[Change detection data]
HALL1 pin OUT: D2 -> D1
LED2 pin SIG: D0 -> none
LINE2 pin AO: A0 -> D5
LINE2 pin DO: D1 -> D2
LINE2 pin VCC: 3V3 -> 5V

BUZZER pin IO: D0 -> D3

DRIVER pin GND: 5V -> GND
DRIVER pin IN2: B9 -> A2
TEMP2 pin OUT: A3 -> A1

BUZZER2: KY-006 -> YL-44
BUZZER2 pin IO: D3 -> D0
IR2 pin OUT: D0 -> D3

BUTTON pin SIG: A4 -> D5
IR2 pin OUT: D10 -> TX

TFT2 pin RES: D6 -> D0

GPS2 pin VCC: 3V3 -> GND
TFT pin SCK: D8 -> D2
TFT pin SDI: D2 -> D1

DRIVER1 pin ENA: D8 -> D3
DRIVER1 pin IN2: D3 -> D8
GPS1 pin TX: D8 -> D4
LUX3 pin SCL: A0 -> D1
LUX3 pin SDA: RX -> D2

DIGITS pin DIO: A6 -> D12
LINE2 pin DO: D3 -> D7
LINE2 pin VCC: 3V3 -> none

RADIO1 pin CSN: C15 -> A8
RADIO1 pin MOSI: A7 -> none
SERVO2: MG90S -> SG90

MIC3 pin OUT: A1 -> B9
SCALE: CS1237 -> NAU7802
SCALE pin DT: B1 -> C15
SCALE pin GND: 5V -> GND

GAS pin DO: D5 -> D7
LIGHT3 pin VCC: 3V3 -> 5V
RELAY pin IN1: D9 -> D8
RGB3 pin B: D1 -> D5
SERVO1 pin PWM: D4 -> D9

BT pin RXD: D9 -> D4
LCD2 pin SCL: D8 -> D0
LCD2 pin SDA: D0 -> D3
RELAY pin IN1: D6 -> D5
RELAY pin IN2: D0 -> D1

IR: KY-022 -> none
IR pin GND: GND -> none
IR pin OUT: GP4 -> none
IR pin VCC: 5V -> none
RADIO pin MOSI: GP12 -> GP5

### How to complete this task
What is needed is an exact, complete copy of the entries above.

### Solution for this exercise
HALL1 pin OUT: D2 -> D1
LED2 pin SIG: D0 -> none
LINE2 pin AO: A0 -> D5
LINE2 pin DO: D1 -> D2
LINE2 pin VCC: 3V3 -> 5V

BUZZER pin IO: D0 -> D3

DRIVER pin GND: 5V -> GND
DRIVER pin IN2: B9 -> A2
TEMP2 pin OUT: A3 -> A1

BUZZER2: KY-006 -> YL-44
BUZZER2 pin IO: D3 -> D0
IR2 pin OUT: D0 -> D3

BUTTON pin SIG: A4 -> D5
IR2 pin OUT: D10 -> TX

TFT2 pin RES: D6 -> D0

GPS2 pin VCC: 3V3 -> GND
TFT pin SCK: D8 -> D2
TFT pin SDI: D2 -> D1

DRIVER1 pin ENA: D8 -> D3
DRIVER1 pin IN2: D3 -> D8
GPS1 pin TX: D8 -> D4
LUX3 pin SCL: A0 -> D1
LUX3 pin SDA: RX -> D2

DIGITS pin DIO: A6 -> D12
LINE2 pin DO: D3 -> D7
LINE2 pin VCC: 3V3 -> none

RADIO1 pin CSN: C15 -> A8
RADIO1 pin MOSI: A7 -> none
SERVO2: MG90S -> SG90

MIC3 pin OUT: A1 -> B9
SCALE: CS1237 -> NAU7802
SCALE pin DT: B1 -> C15
SCALE pin GND: 5V -> GND

GAS pin DO: D5 -> D7
LIGHT3 pin VCC: 3V3 -> 5V
RELAY pin IN1: D9 -> D8
RGB3 pin B: D1 -> D5
SERVO1 pin PWM: D4 -> D9

BT pin RXD: D9 -> D4
LCD2 pin SCL: D8 -> D0
LCD2 pin SDA: D0 -> D3
RELAY pin IN1: D6 -> D5
RELAY pin IN2: D0 -> D1

IR: KY-022 -> none
IR pin GND: GND -> none
IR pin OUT: GP4 -> none
IR pin VCC: 5V -> none
RADIO pin MOSI: GP12 -> GP5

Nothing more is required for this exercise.